* [DATA EXTRACT]:
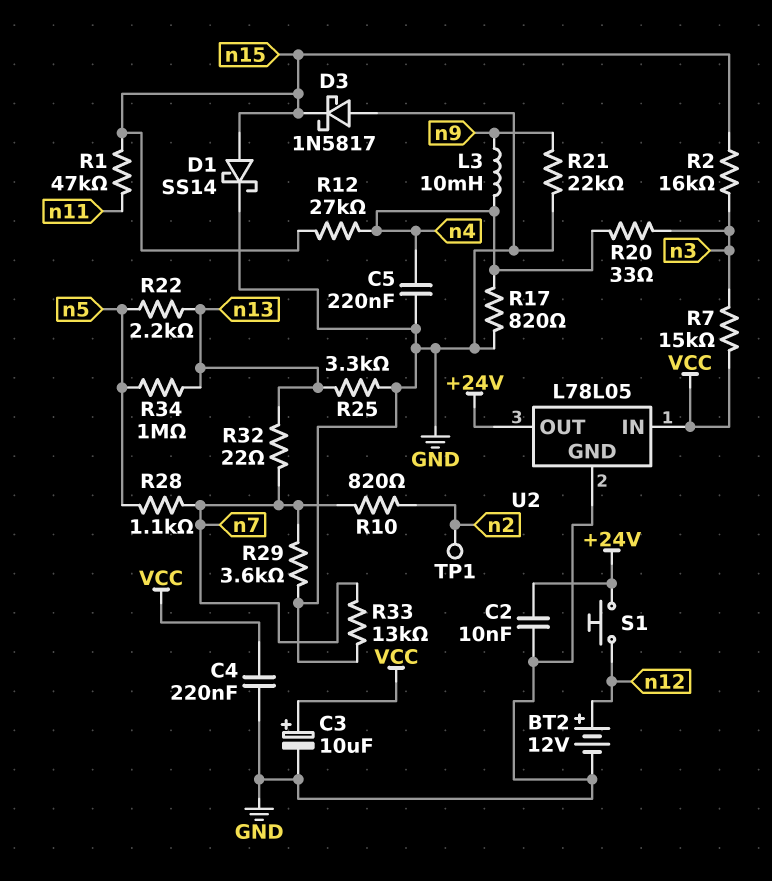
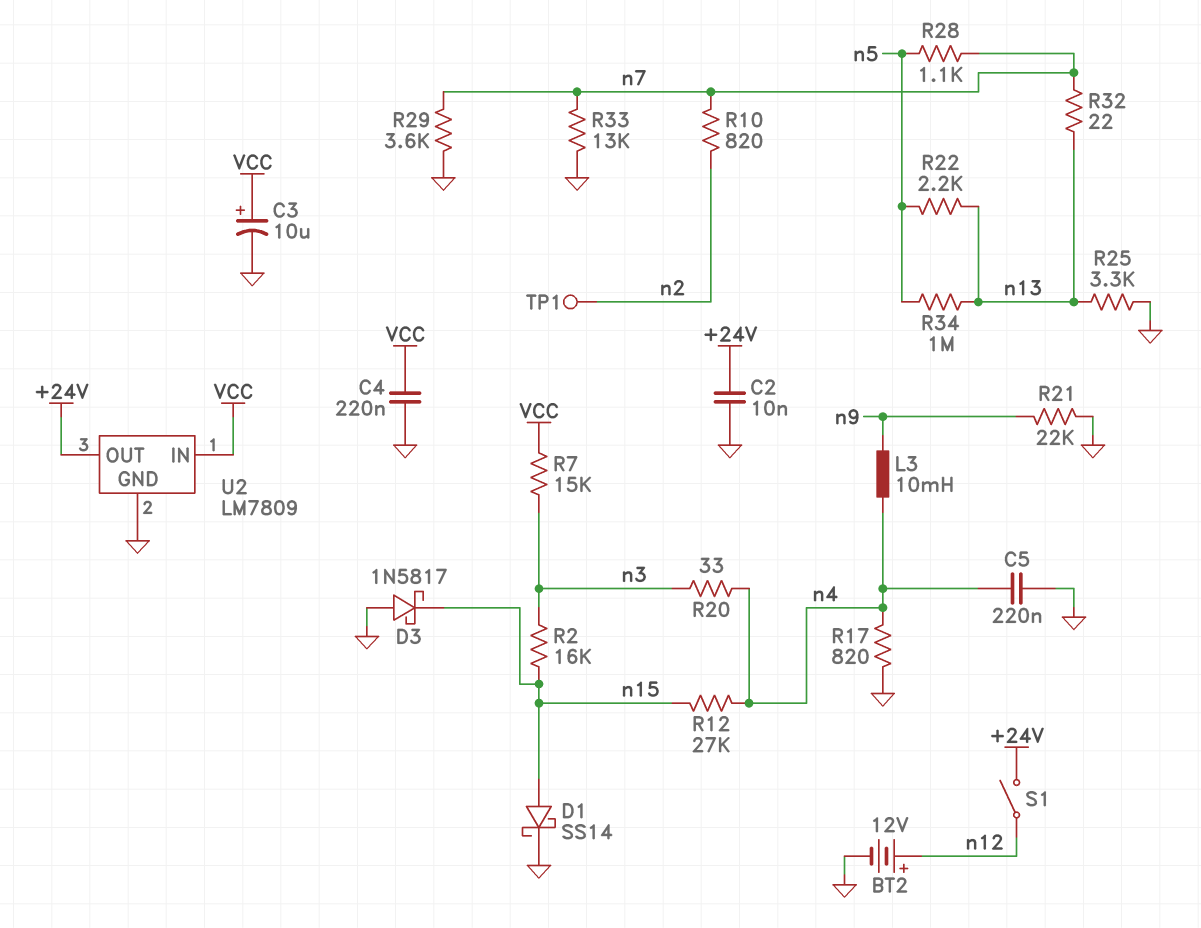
R1: 47k (n11, n15) -> none
S1: button (+24V, n12) -> switch (+24V, n12)
U2: L78L05 -> LM7809

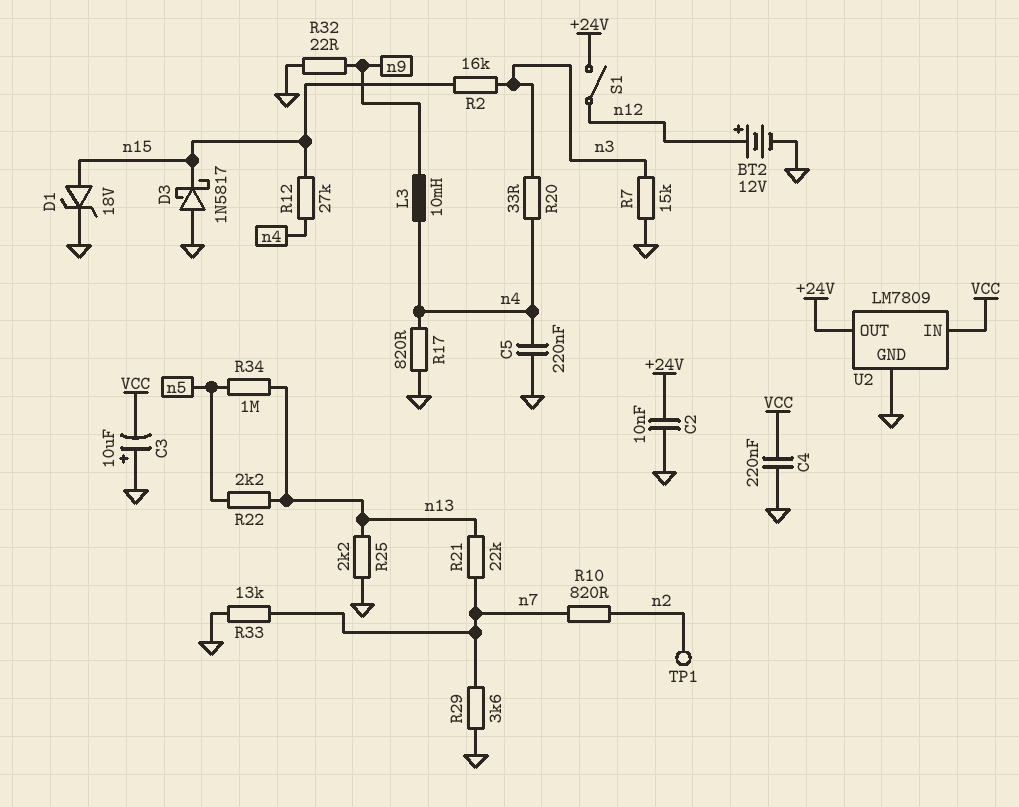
C3: 10uF (plus VCC, minus GND) -> 10uF (plus GND, minus VCC)
D1: schottky SS14 (A n15, K GND) -> zener 18V (A n15, K GND)
R7: 15k (VCC, n3) -> 15k (GND, n3)
R21: 22k (GND, n9) -> 22k (n7, n13)
R25: 3.3k (GND, n13) -> 2.2k (GND, n13)
R28: 1.1k (n5, n7) -> none
R32: 22 (n7, n13) -> 22 (GND, n9)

* [PROBLEM REQUIREMENTS]:
With the pictures omitted, the records above are to be repeated exactly.

* [EXERCISE RESPONSE]:
R1: 47k (n11, n15) -> none
S1: button (+24V, n12) -> switch (+24V, n12)
U2: L78L05 -> LM7809

C3: 10uF (plus VCC, minus GND) -> 10uF (plus GND, minus VCC)
D1: schottky SS14 (A n15, K GND) -> zener 18V (A n15, K GND)
R7: 15k (VCC, n3) -> 15k (GND, n3)
R21: 22k (GND, n9) -> 22k (n7, n13)
R25: 3.3k (GND, n13) -> 2.2k (GND, n13)
R28: 1.1k (n5, n7) -> none
R32: 22 (n7, n13) -> 22 (GND, n9)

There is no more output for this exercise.